--- TASK DIRECTIONS ---
Give back the data exactly, with no images.

● ● ● ● ● ● ●

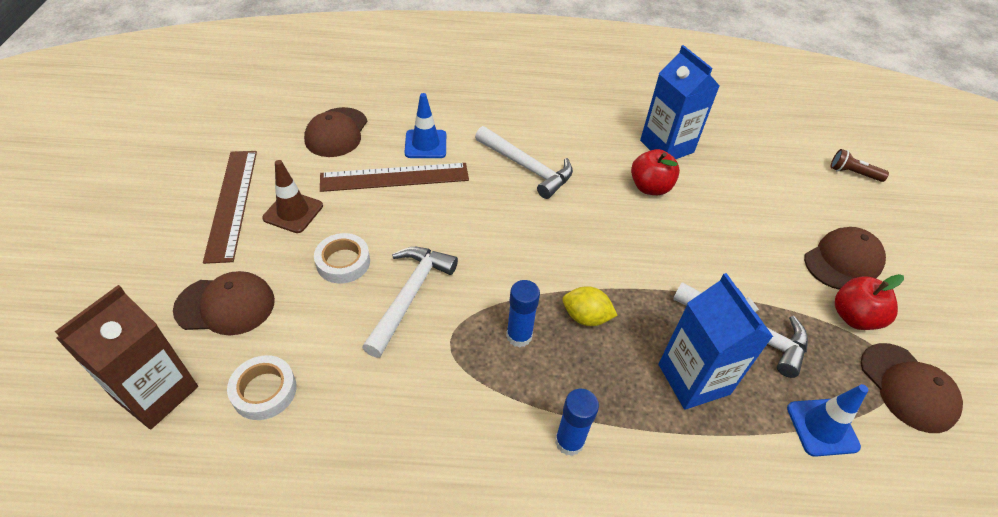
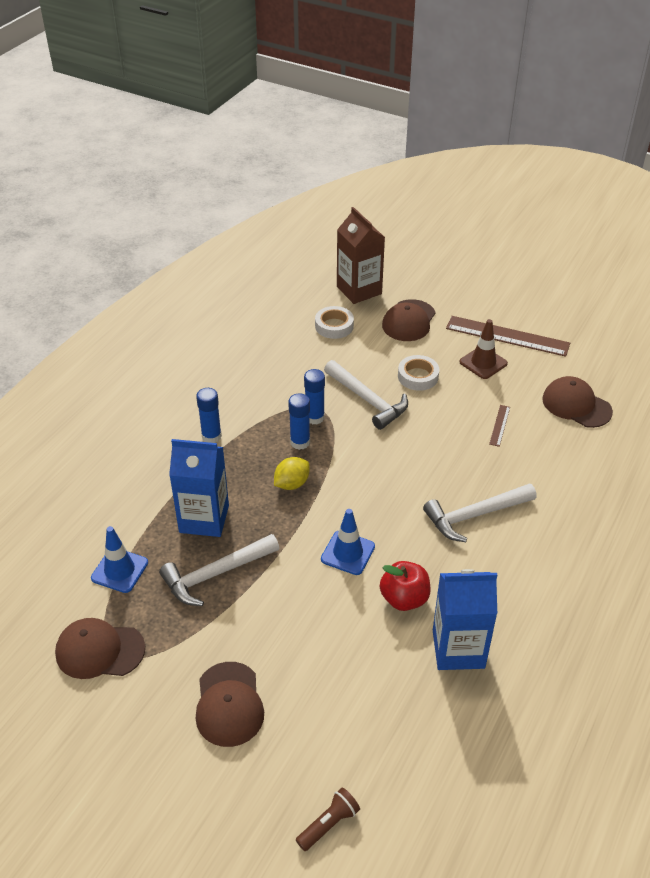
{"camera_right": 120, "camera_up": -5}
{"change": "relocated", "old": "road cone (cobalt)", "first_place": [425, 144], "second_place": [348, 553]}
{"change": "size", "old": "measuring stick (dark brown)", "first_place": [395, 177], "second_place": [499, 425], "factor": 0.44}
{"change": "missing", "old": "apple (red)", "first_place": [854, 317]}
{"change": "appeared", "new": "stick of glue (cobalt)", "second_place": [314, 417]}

● ● ● ● ● ● ●

--- EXERCISE SOLUTION ---
{"camera_right": 120, "camera_up": -5}
{"change": "relocated", "old": "road cone (cobalt)", "first_place": [425, 144], "second_place": [348, 553]}
{"change": "size", "old": "measuring stick (dark brown)", "first_place": [395, 177], "second_place": [499, 425], "factor": 0.44}
{"change": "missing", "old": "apple (red)", "first_place": [854, 317]}
{"change": "appeared", "new": "stick of glue (cobalt)", "second_place": [314, 417]}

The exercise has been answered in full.